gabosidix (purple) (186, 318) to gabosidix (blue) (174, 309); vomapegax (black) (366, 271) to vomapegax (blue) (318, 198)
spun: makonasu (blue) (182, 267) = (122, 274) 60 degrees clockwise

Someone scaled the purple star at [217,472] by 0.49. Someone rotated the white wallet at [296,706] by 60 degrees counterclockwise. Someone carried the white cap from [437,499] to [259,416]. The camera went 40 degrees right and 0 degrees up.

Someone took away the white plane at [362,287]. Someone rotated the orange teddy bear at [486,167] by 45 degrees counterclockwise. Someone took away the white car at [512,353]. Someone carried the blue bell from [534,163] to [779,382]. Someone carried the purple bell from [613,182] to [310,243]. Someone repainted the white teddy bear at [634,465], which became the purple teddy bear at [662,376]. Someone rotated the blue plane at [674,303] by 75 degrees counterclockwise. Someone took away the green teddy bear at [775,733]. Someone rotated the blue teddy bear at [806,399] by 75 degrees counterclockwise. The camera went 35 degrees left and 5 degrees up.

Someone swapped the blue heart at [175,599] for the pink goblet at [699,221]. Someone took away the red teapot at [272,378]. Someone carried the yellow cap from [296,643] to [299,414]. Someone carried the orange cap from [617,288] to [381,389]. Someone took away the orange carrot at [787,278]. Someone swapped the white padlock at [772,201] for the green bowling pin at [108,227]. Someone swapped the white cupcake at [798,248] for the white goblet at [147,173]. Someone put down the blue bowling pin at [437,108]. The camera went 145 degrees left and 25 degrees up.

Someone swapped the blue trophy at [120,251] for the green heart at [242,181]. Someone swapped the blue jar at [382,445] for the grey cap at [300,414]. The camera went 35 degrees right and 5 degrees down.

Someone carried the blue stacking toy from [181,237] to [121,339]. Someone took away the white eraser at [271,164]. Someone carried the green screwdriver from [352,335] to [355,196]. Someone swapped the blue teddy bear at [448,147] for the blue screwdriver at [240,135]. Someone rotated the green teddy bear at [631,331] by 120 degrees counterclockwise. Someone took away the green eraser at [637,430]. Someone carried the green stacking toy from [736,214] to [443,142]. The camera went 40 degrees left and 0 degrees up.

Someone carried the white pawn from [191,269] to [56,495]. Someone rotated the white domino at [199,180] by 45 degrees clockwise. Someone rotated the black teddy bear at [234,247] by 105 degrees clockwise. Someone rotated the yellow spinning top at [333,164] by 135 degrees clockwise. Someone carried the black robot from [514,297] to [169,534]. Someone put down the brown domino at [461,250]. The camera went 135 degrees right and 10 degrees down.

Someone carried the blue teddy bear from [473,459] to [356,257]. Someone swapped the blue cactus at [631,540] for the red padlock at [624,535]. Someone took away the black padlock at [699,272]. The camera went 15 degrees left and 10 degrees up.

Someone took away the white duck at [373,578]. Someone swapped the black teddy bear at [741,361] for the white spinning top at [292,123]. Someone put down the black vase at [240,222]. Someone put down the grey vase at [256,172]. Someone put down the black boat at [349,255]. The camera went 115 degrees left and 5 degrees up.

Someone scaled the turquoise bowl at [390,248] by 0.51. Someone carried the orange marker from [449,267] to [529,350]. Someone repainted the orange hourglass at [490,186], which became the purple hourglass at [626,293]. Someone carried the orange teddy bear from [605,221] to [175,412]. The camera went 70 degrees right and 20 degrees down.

How to complete this task:
All lines above from the one holding "Someone swapped the blue trophy" to the one holding "Someone carried the blue teddy", inclusive, are to be copied exactly; no other line is wanted.

Task solution:
Someone swapped the blue trophy at [120,251] for the green heart at [242,181]. Someone swapped the blue jar at [382,445] for the grey cap at [300,414]. The camera went 35 degrees right and 5 degrees down.

Someone carried the blue stacking toy from [181,237] to [121,339]. Someone took away the white eraser at [271,164]. Someone carried the green screwdriver from [352,335] to [355,196]. Someone swapped the blue teddy bear at [448,147] for the blue screwdriver at [240,135]. Someone rotated the green teddy bear at [631,331] by 120 degrees counterclockwise. Someone took away the green eraser at [637,430]. Someone carried the green stacking toy from [736,214] to [443,142]. The camera went 40 degrees left and 0 degrees up.

Someone carried the white pawn from [191,269] to [56,495]. Someone rotated the white domino at [199,180] by 45 degrees clockwise. Someone rotated the black teddy bear at [234,247] by 105 degrees clockwise. Someone rotated the yellow spinning top at [333,164] by 135 degrees clockwise. Someone carried the black robot from [514,297] to [169,534]. Someone put down the brown domino at [461,250]. The camera went 135 degrees right and 10 degrees down.

Someone carried the blue teddy bear from [473,459] to [356,257]. Someone swapped the blue cactus at [631,540] for the red padlock at [624,535]. Someone took away the black padlock at [699,272]. The camera went 15 degrees left and 10 degrees up.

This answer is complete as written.